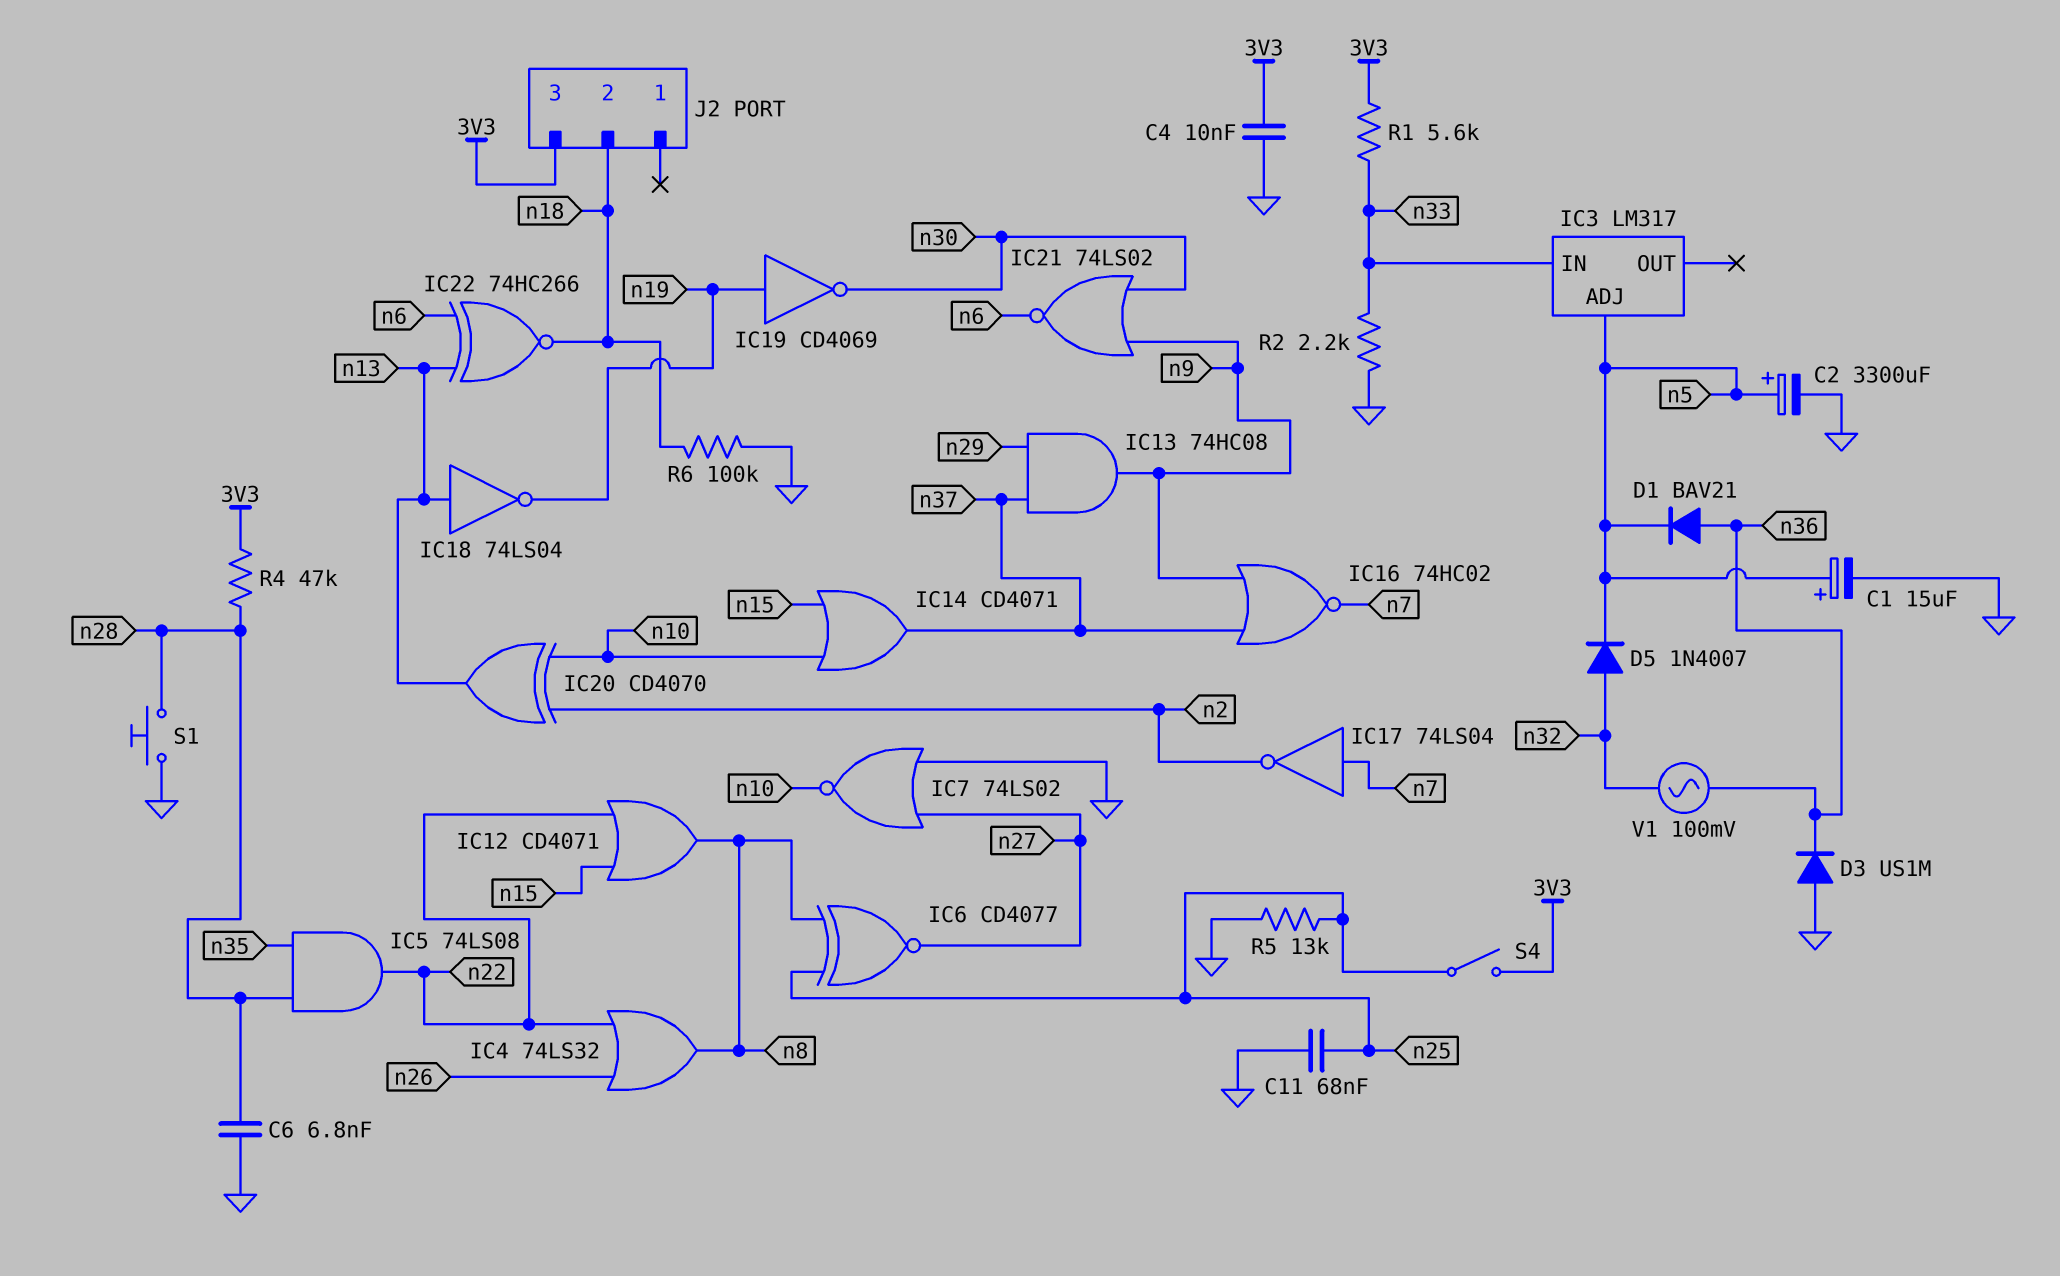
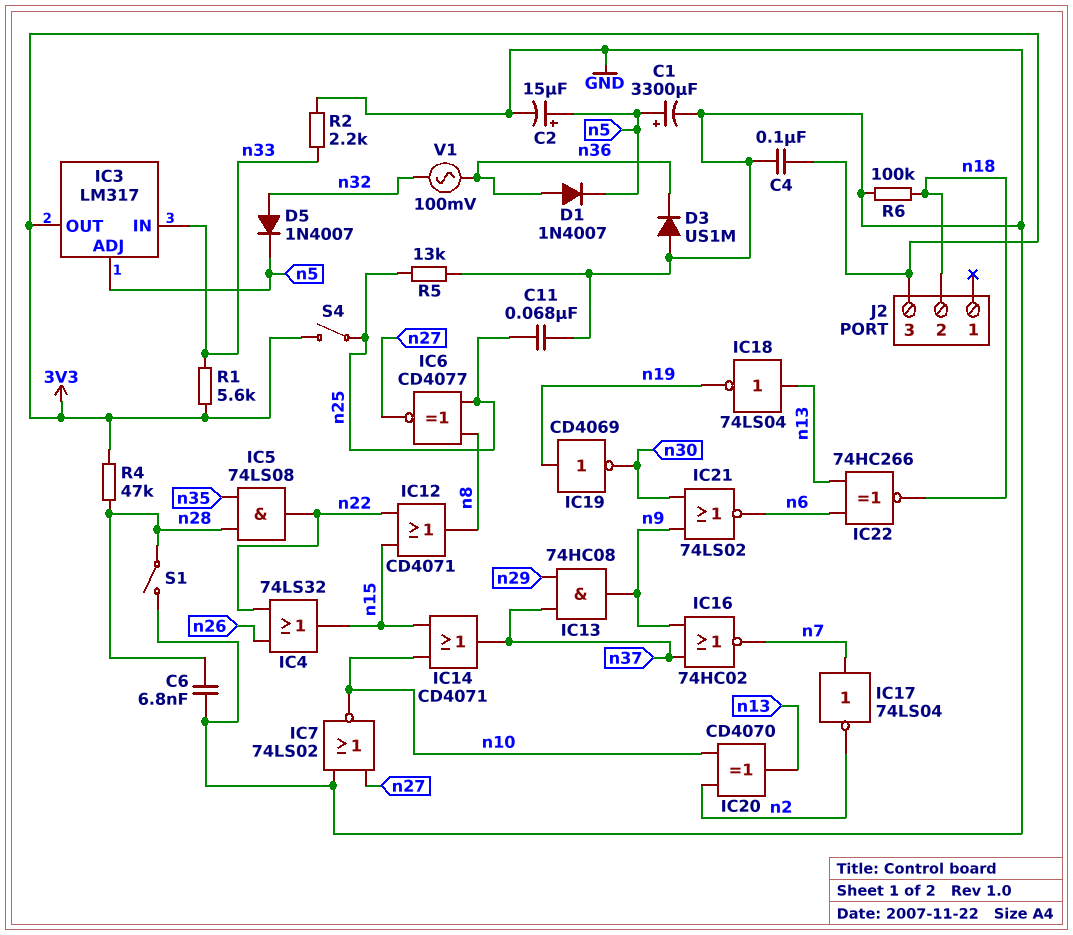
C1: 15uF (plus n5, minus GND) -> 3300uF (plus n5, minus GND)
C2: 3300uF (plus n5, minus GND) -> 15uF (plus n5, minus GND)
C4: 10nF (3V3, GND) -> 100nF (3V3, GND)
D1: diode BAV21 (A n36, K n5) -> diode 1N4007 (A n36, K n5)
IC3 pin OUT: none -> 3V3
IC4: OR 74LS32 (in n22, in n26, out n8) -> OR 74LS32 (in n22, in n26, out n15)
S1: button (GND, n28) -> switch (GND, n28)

--

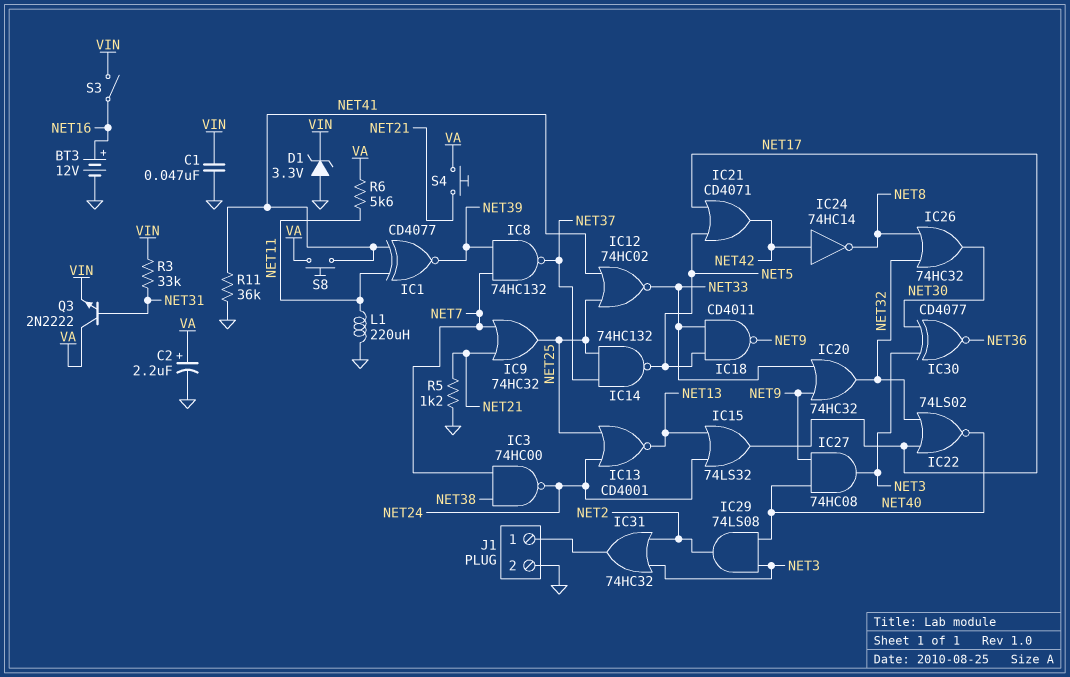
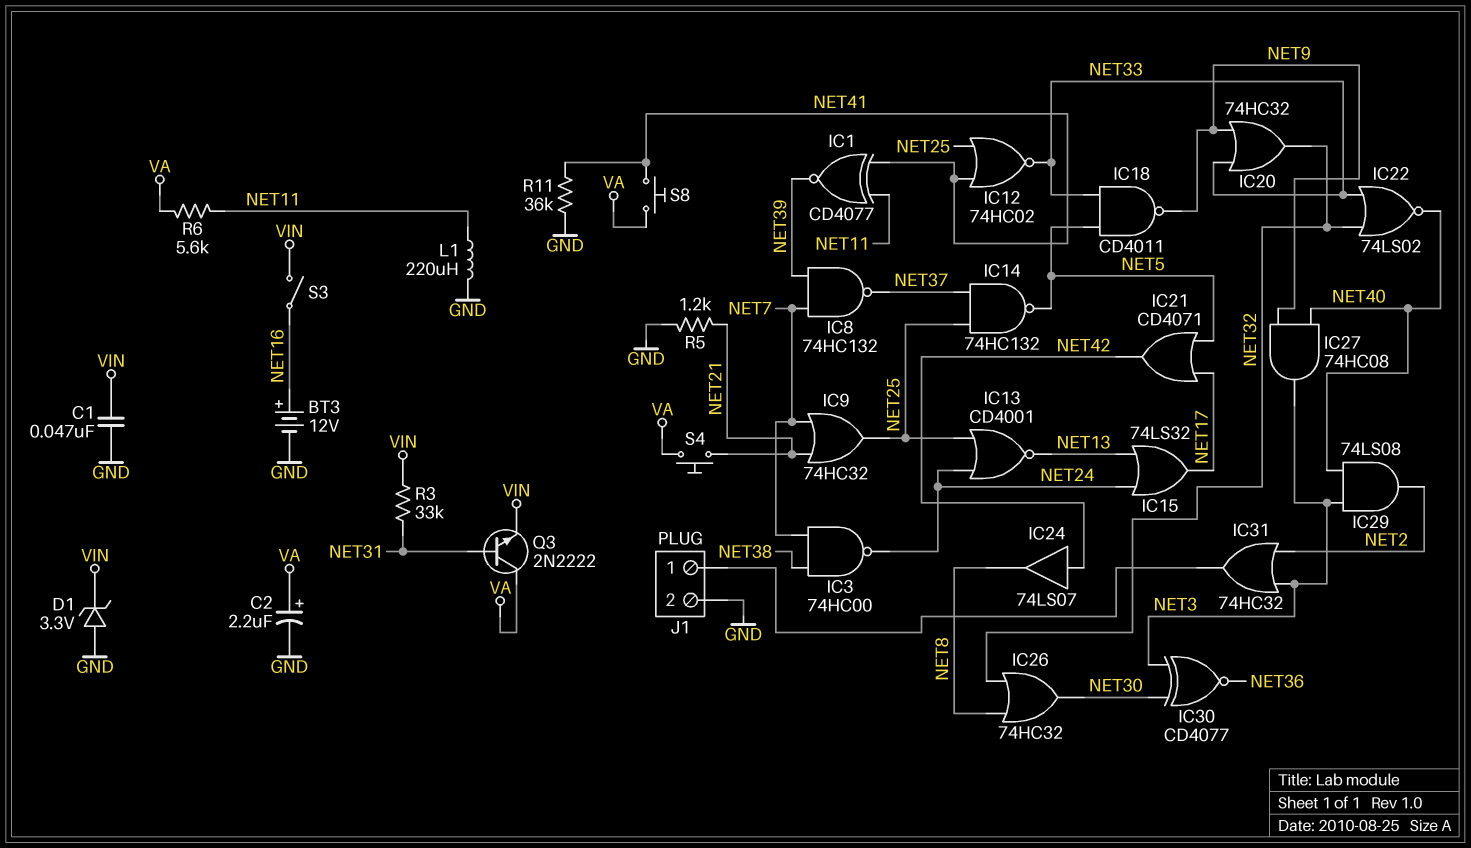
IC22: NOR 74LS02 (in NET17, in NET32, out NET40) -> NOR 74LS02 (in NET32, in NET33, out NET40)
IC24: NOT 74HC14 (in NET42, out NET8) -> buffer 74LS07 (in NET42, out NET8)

Assignment> Look in the material above for the line with "C4: 10nF (3V3, GND) -> 100nF (3V3, GND)" and the line with "S1: button (GND, n28) -> switch (GND, n28)", and transcribe exactly those lines and all lines between them, nothing more.

Answer space>
C4: 10nF (3V3, GND) -> 100nF (3V3, GND)
D1: diode BAV21 (A n36, K n5) -> diode 1N4007 (A n36, K n5)
IC3 pin OUT: none -> 3V3
IC4: OR 74LS32 (in n22, in n26, out n8) -> OR 74LS32 (in n22, in n26, out n15)
S1: button (GND, n28) -> switch (GND, n28)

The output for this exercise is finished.